Records supplied:
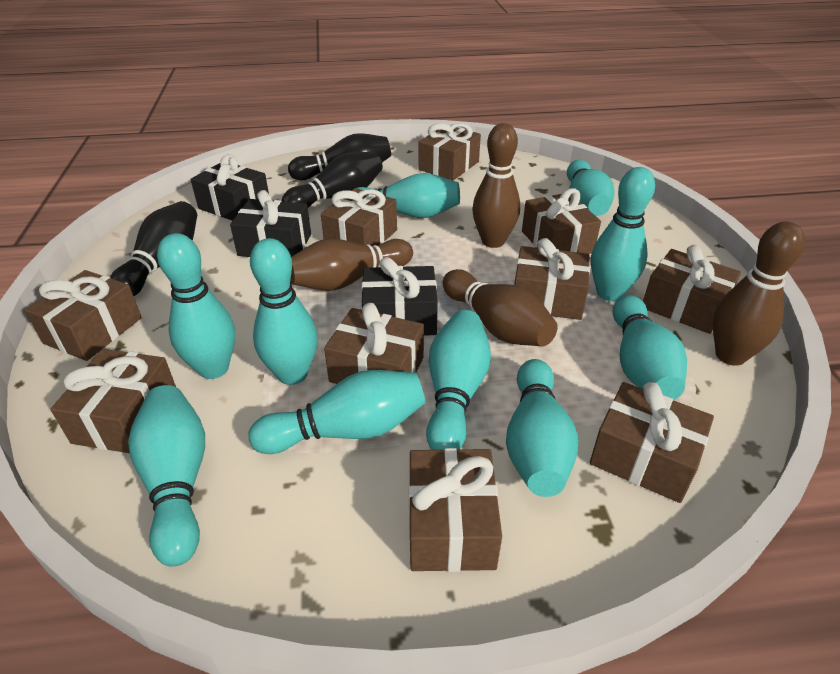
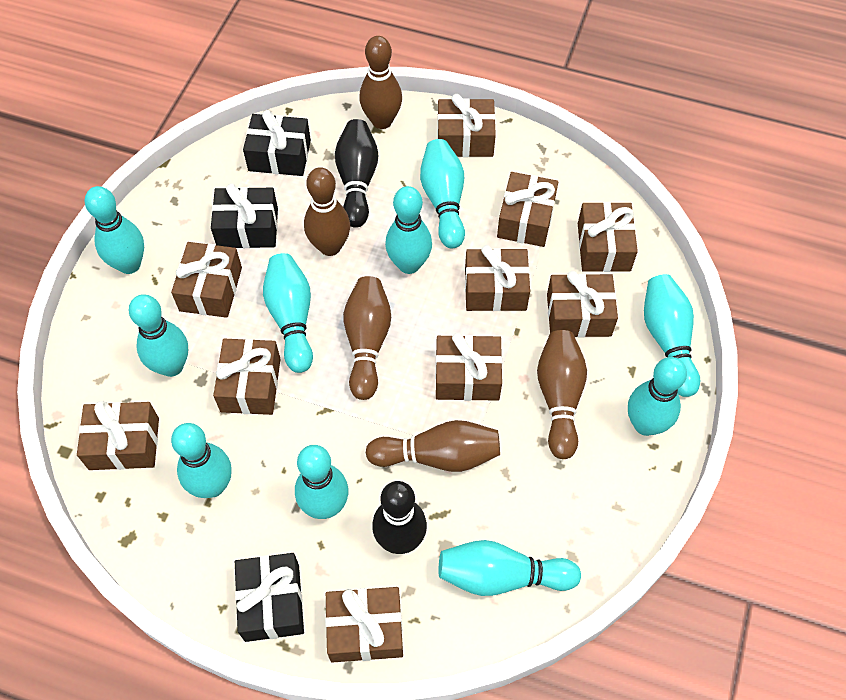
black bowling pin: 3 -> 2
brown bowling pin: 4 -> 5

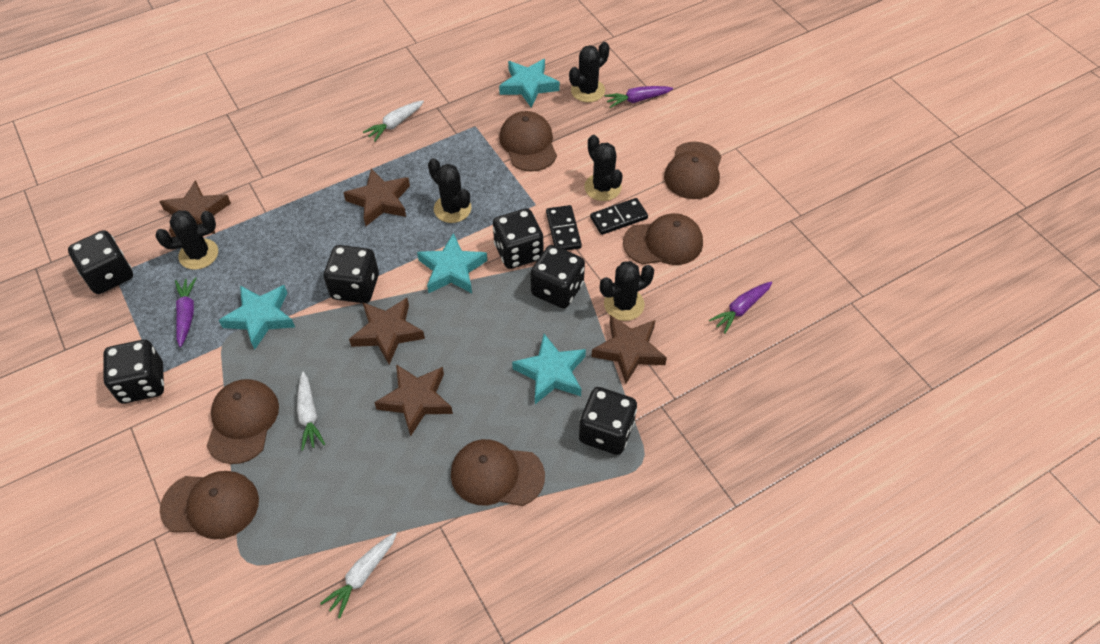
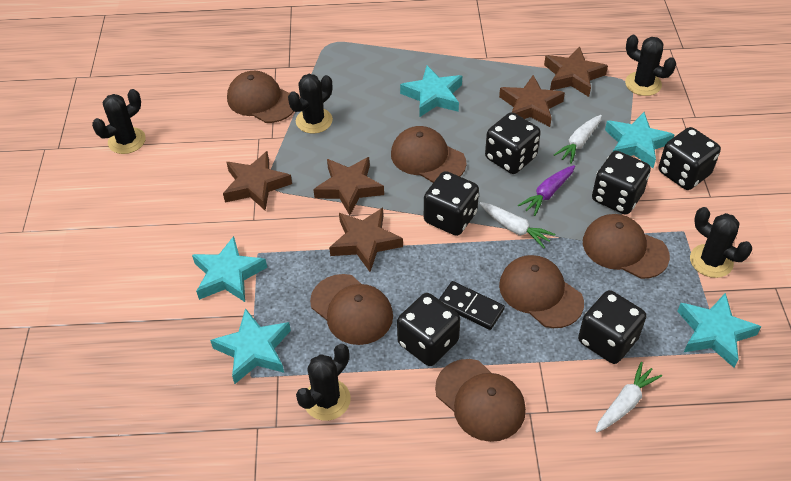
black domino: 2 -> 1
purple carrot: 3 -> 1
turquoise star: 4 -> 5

Problem requirements:
Every line containing the word "black" must be copied from the material above.

Task answer:
black bowling pin: 3 -> 2
black domino: 2 -> 1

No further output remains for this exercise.